**Try it:**
Copy exactly, and only, the lines from the line containing "repainted,RED SCREWDRIVER (no." through the last line of the records below, both included.

*** Begin section ***

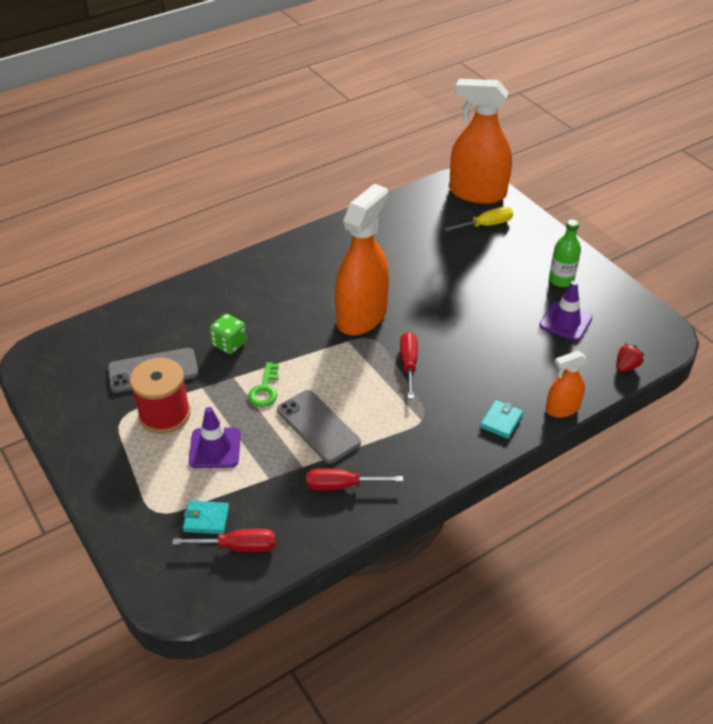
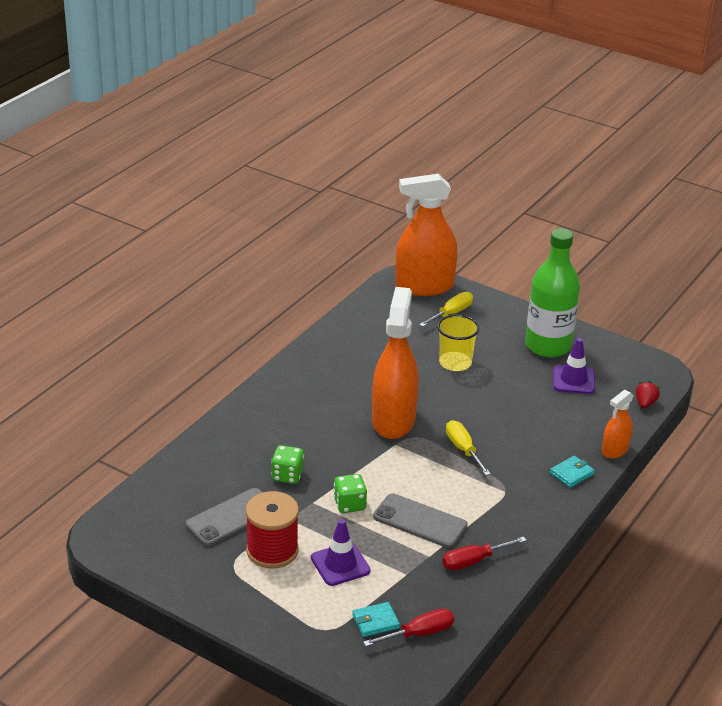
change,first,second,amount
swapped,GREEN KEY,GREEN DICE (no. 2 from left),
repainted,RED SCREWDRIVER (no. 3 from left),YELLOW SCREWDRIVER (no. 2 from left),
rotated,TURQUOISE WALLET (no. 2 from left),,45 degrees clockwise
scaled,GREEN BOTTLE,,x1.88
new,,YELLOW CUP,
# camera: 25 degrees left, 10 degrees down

*** End section ***

**Output:**
repainted,RED SCREWDRIVER (no. 3 from left),YELLOW SCREWDRIVER (no. 2 from left),
rotated,TURQUOISE WALLET (no. 2 from left),,45 degrees clockwise
scaled,GREEN BOTTLE,,x1.88
new,,YELLOW CUP,
# camera: 25 degrees left, 10 degrees down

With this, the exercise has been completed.